§ **Work instruction**
Print, please, exactly the lines from the one with "none -> tan brick C11:C13 level 1" through the final line of the data below, with both ends included and the pictures left out.

(Saved data entries)
:::::

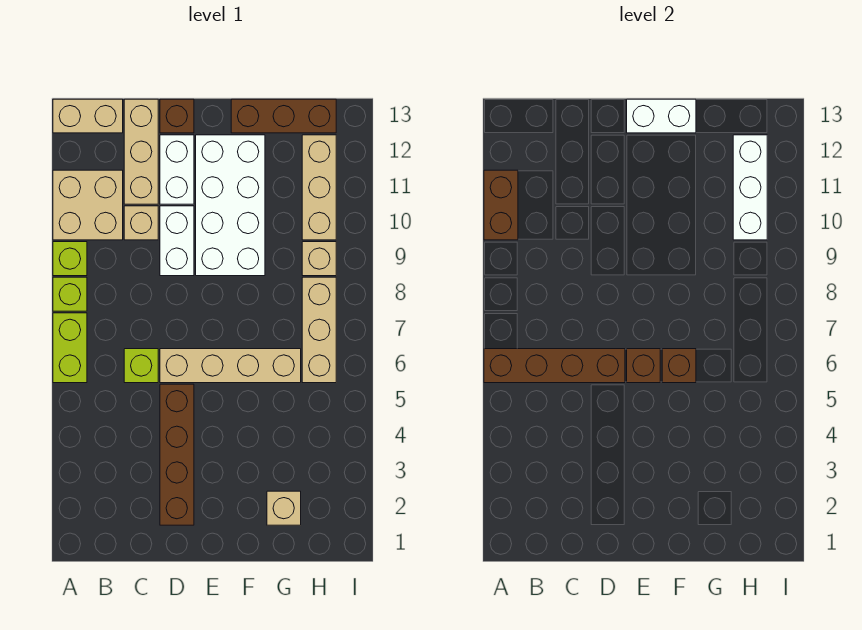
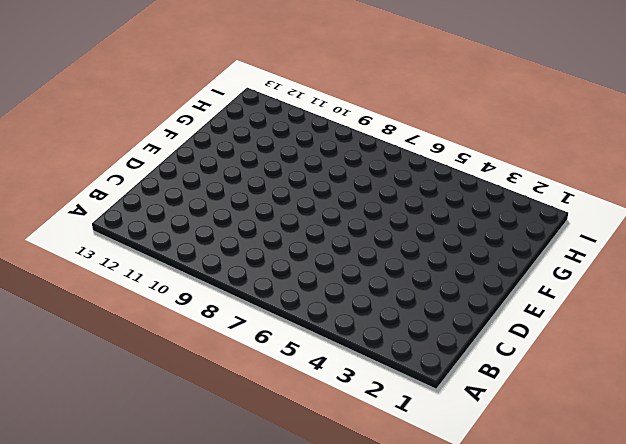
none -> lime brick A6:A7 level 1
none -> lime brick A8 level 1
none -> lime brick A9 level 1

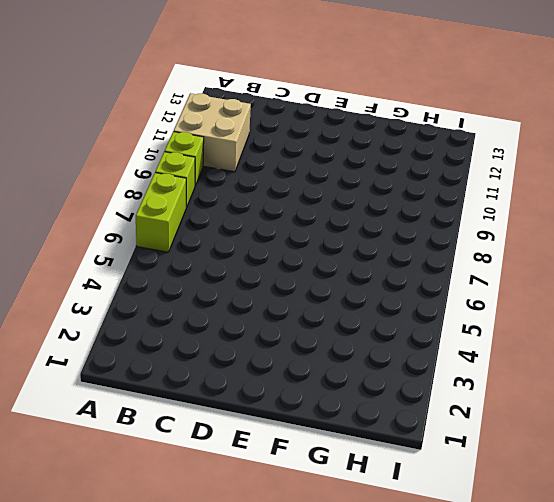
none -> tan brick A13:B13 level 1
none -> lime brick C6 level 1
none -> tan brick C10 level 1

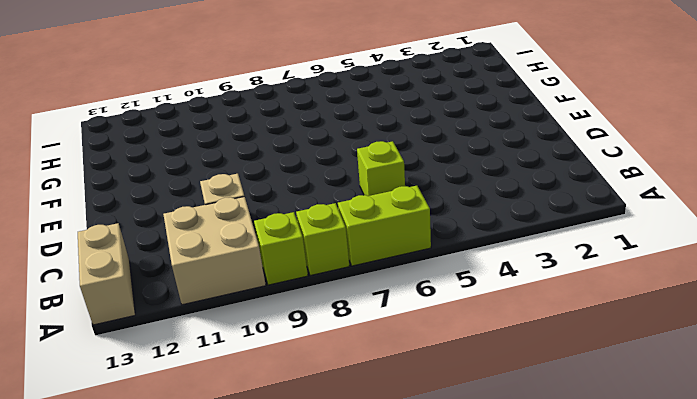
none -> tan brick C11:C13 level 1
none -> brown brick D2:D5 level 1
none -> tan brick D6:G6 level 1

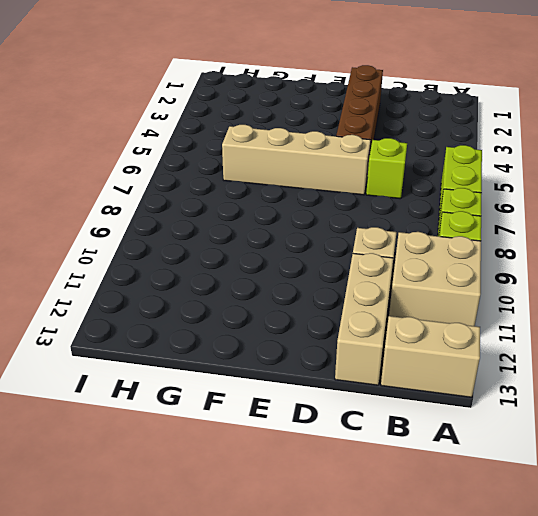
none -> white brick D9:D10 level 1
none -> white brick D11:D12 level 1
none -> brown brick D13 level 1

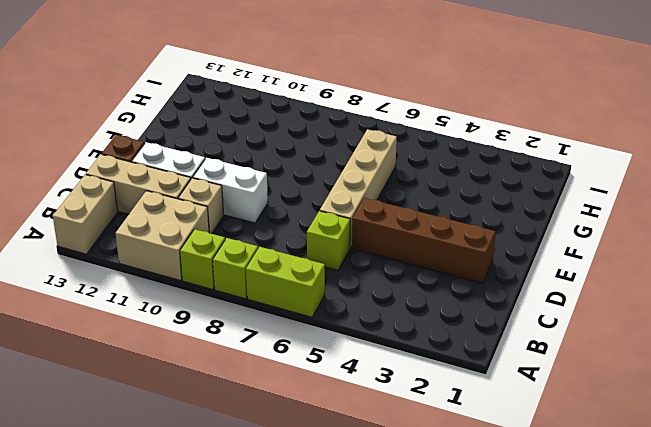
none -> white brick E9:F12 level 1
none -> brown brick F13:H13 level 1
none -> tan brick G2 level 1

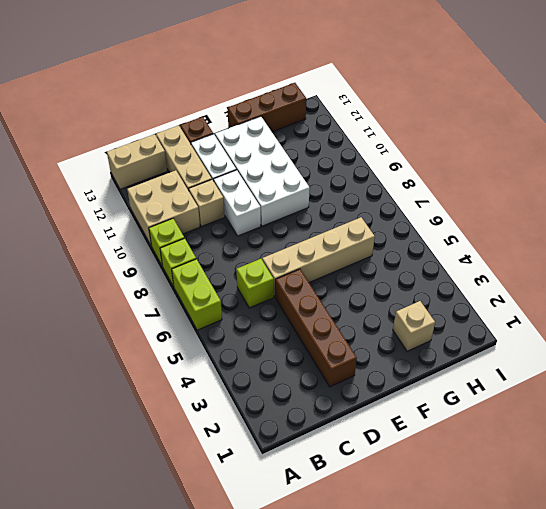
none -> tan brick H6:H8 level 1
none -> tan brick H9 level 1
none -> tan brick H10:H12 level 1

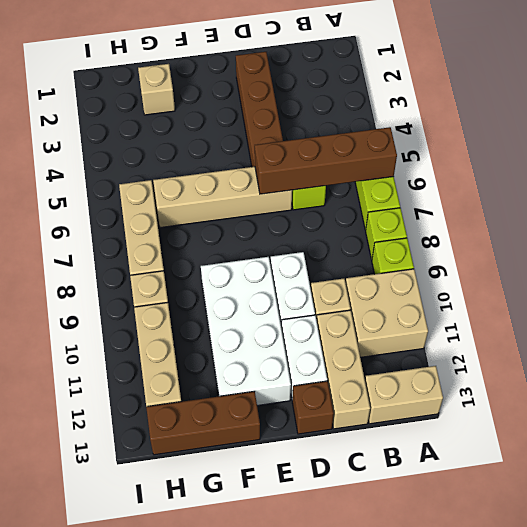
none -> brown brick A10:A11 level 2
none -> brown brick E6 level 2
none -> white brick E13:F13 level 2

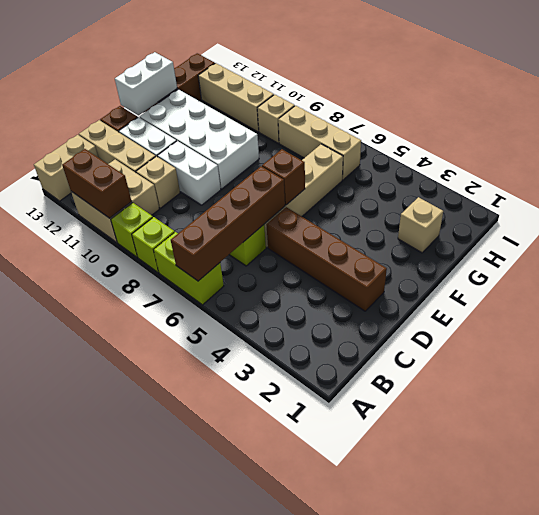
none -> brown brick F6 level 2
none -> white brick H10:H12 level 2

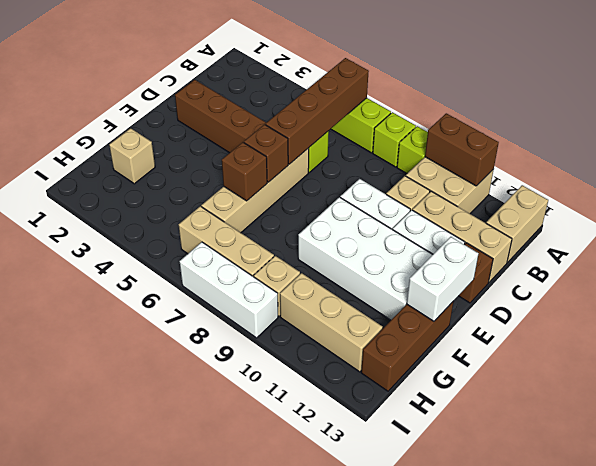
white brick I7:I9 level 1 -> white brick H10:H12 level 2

:::::

§ **Exercise response**
none -> tan brick C11:C13 level 1
none -> brown brick D2:D5 level 1
none -> tan brick D6:G6 level 1

none -> white brick D9:D10 level 1
none -> white brick D11:D12 level 1
none -> brown brick D13 level 1

none -> white brick E9:F12 level 1
none -> brown brick F13:H13 level 1
none -> tan brick G2 level 1

none -> tan brick H6:H8 level 1
none -> tan brick H9 level 1
none -> tan brick H10:H12 level 1

none -> brown brick A10:A11 level 2
none -> brown brick E6 level 2
none -> white brick E13:F13 level 2

none -> brown brick F6 level 2
none -> white brick H10:H12 level 2

white brick I7:I9 level 1 -> white brick H10:H12 level 2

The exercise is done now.